- [YOUR ASSIGNMENT]: Only the lines from the one bearing "none -> brown brick B2:D2 level 1" through the end of the entries should be output, exactly as they stand, and pictures should be skipped.

- [DATA EXTRACTS]:

□ □ □ □

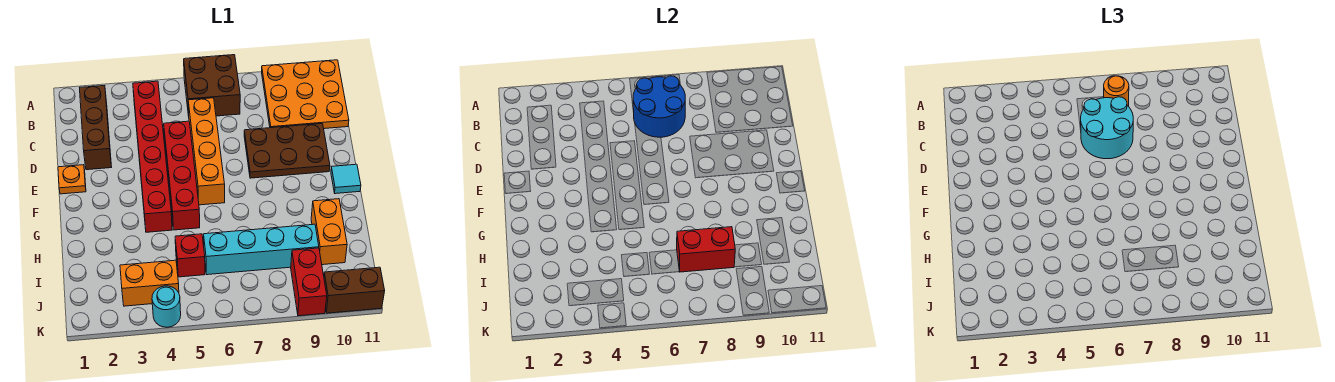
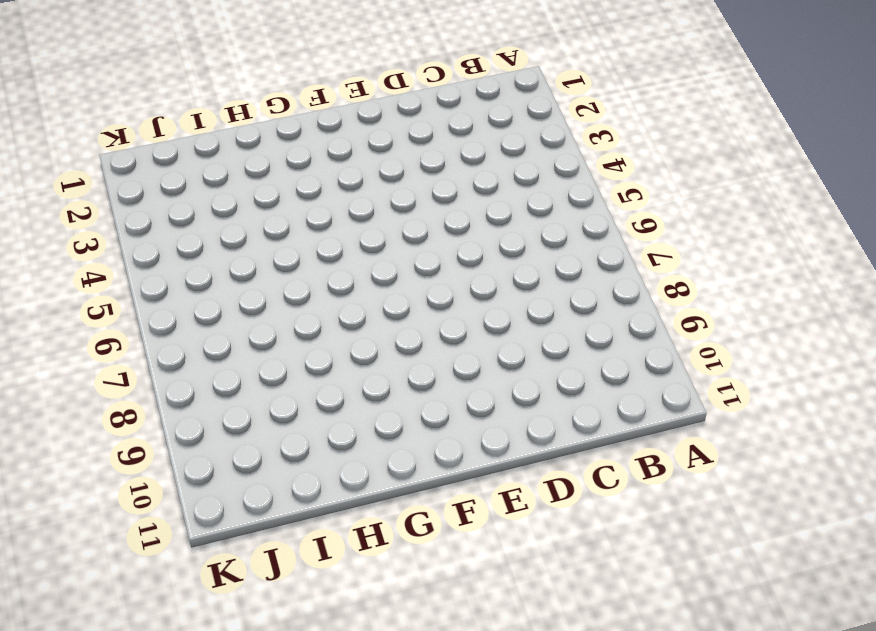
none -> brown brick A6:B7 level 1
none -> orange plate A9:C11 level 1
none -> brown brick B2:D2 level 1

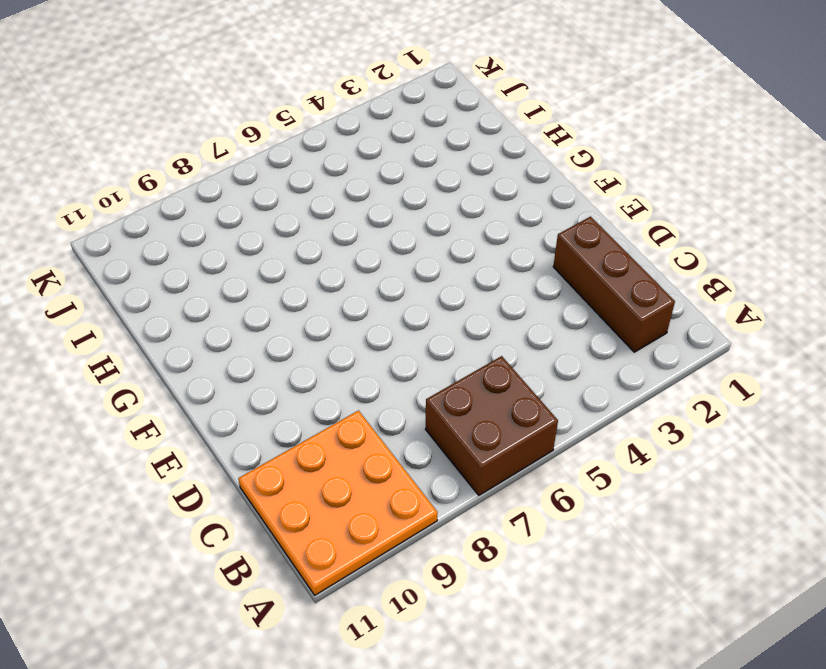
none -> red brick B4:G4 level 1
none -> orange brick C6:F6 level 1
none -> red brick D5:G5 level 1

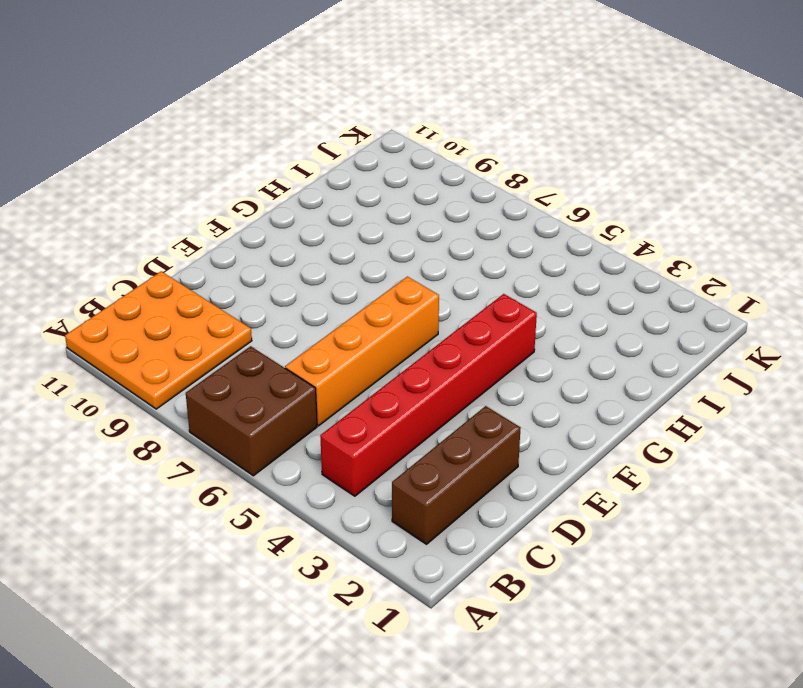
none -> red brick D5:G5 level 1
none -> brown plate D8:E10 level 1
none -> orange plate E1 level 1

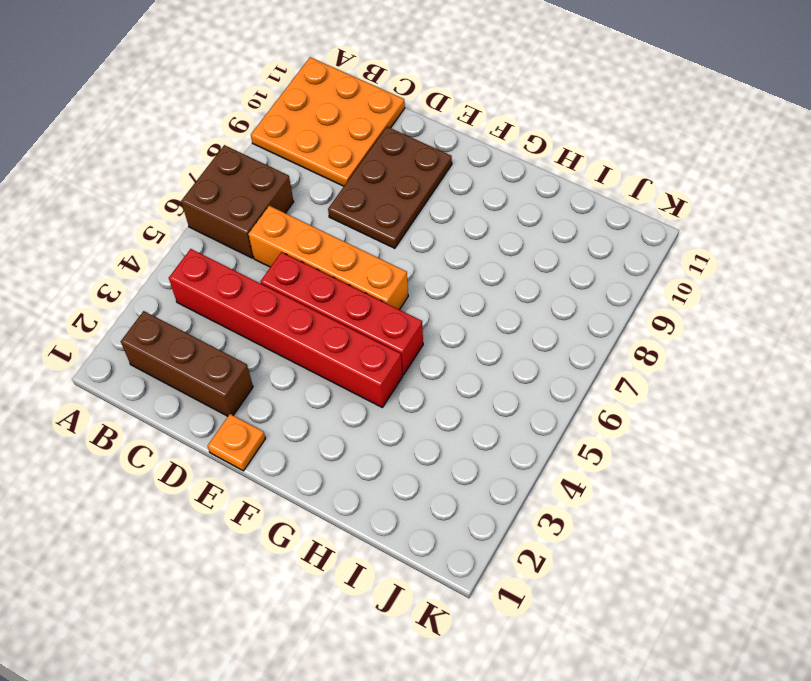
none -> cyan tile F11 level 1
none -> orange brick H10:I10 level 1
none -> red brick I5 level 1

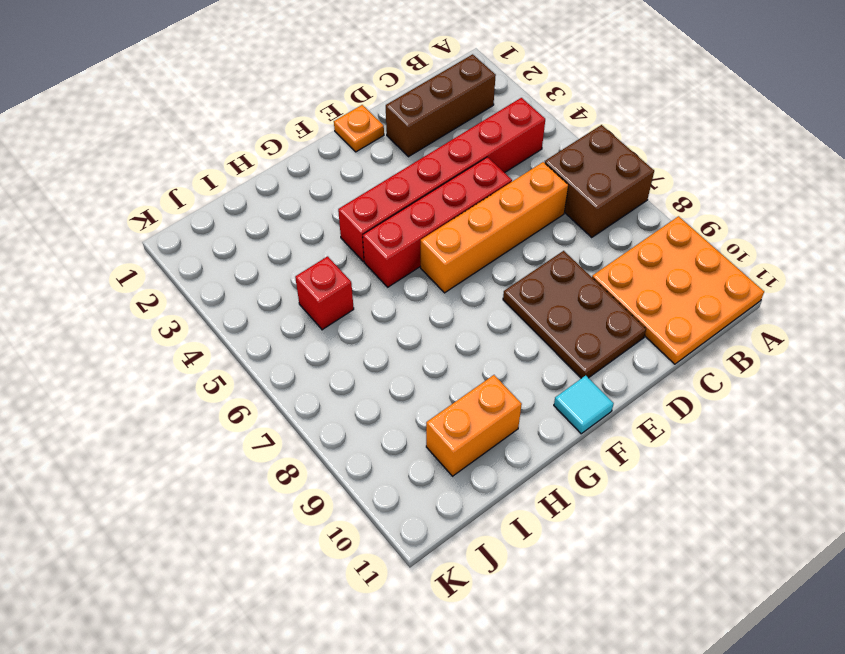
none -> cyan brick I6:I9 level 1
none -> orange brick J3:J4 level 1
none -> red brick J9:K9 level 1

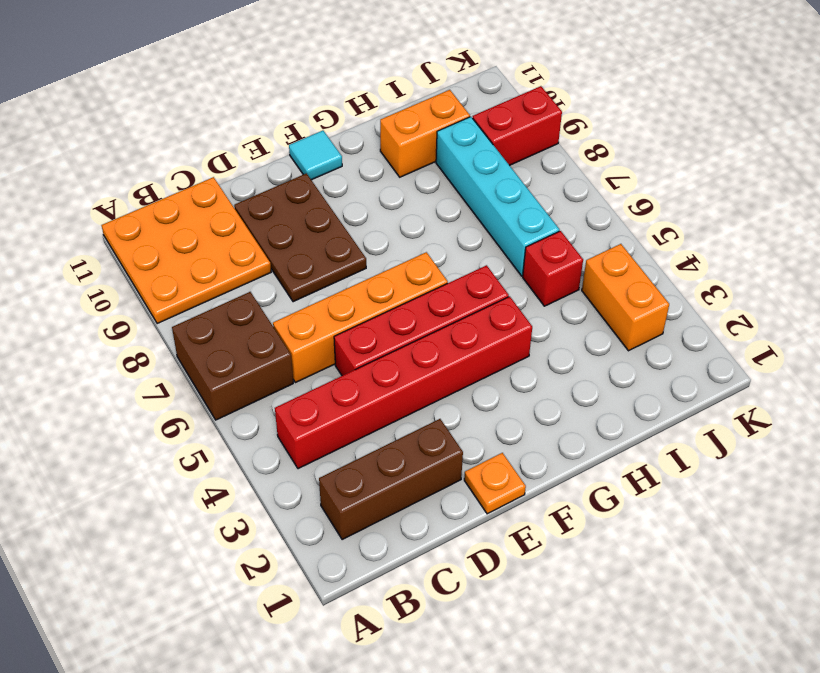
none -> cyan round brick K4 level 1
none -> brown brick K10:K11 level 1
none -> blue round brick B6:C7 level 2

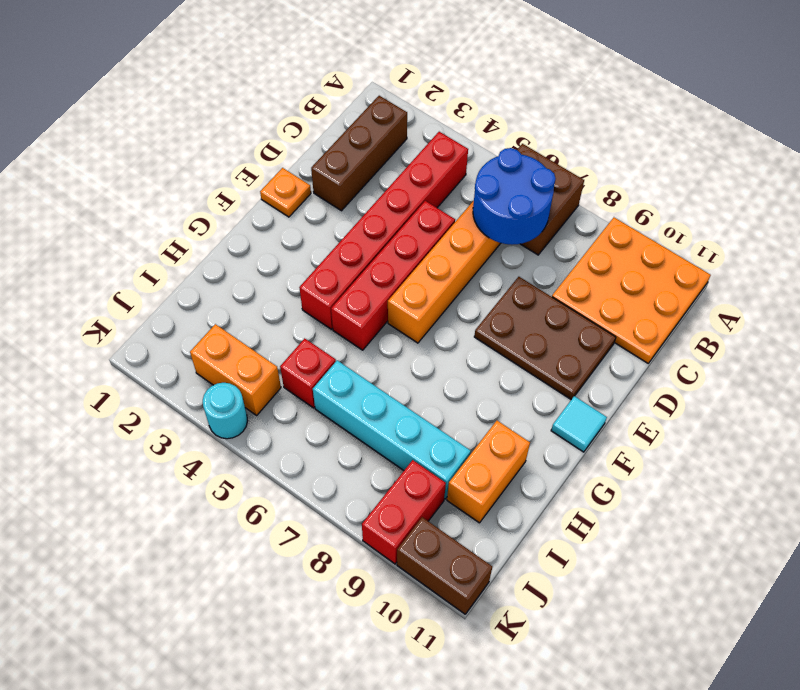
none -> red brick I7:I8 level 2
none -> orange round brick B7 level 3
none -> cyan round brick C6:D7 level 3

□ □ □ □

- [RESULT]:
none -> brown brick B2:D2 level 1

none -> red brick B4:G4 level 1
none -> orange brick C6:F6 level 1
none -> red brick D5:G5 level 1

none -> red brick D5:G5 level 1
none -> brown plate D8:E10 level 1
none -> orange plate E1 level 1

none -> cyan tile F11 level 1
none -> orange brick H10:I10 level 1
none -> red brick I5 level 1

none -> cyan brick I6:I9 level 1
none -> orange brick J3:J4 level 1
none -> red brick J9:K9 level 1

none -> cyan round brick K4 level 1
none -> brown brick K10:K11 level 1
none -> blue round brick B6:C7 level 2

none -> red brick I7:I8 level 2
none -> orange round brick B7 level 3
none -> cyan round brick C6:D7 level 3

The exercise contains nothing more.